Object transformation records:
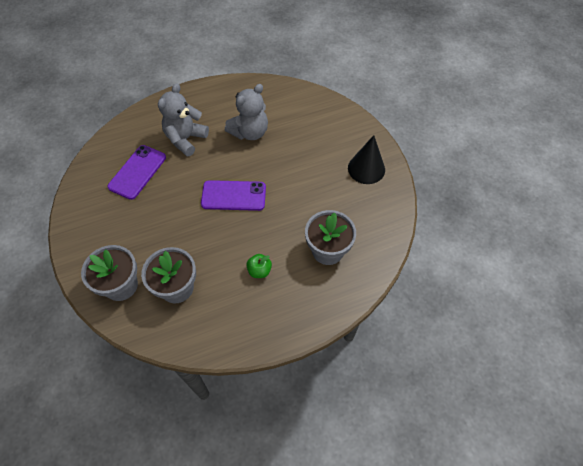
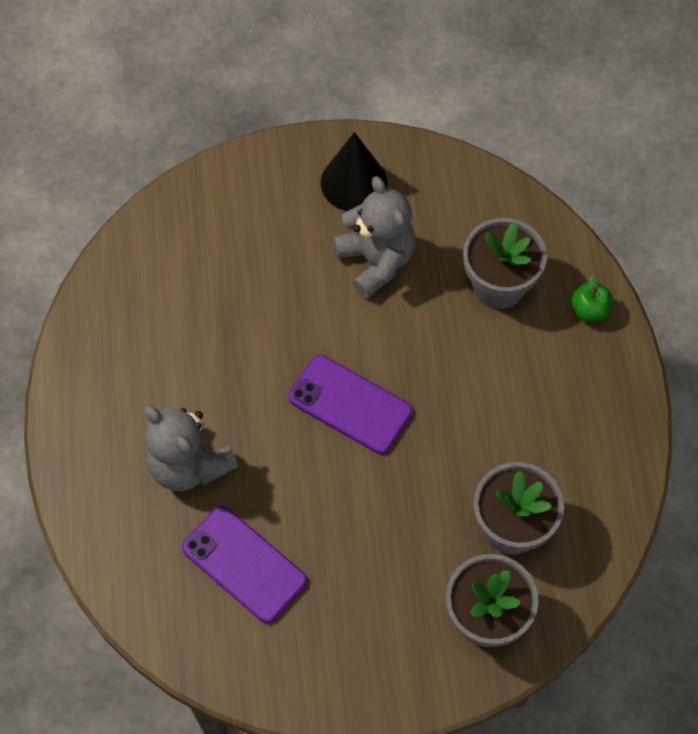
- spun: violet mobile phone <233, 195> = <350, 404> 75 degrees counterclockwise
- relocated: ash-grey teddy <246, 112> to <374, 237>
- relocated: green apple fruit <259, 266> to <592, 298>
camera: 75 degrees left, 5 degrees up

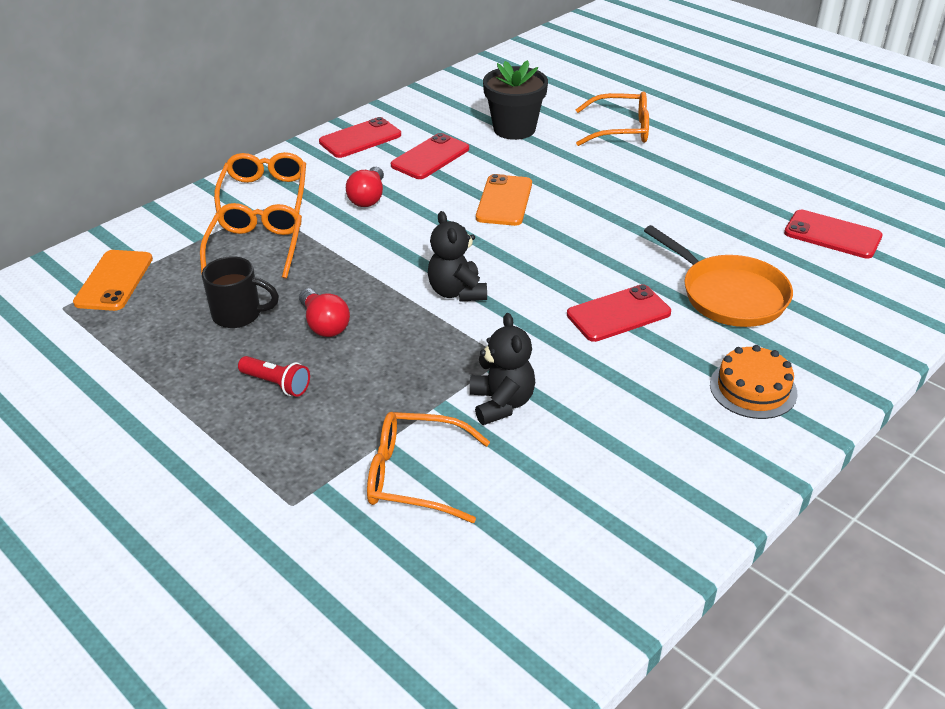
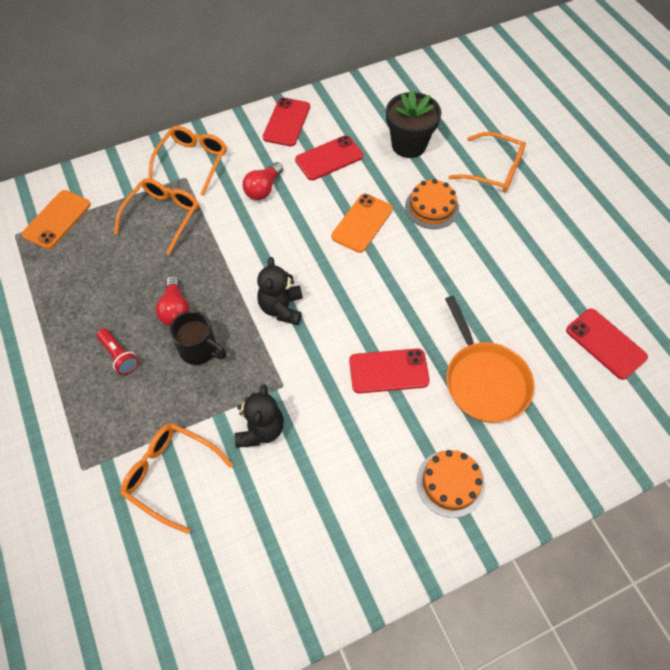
- relocated: black mug <240, 292> to <198, 338>
- spun: crimson mobile phone <360, 137> = <286, 121> 60 degrees counterclockwise
- appeared: orange-coloured cake <432, 204>
camera: 20 degrees right, 20 degrees up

» **To do**
The answer should match the data above word for word, with no pictures in it.

» **Task answer**
- spun: violet mobile phone <233, 195> = <350, 404> 75 degrees counterclockwise
- relocated: ash-grey teddy <246, 112> to <374, 237>
- relocated: green apple fruit <259, 266> to <592, 298>
camera: 75 degrees left, 5 degrees up

- relocated: black mug <240, 292> to <198, 338>
- spun: crimson mobile phone <360, 137> = <286, 121> 60 degrees counterclockwise
- appeared: orange-coloured cake <432, 204>
camera: 20 degrees right, 20 degrees up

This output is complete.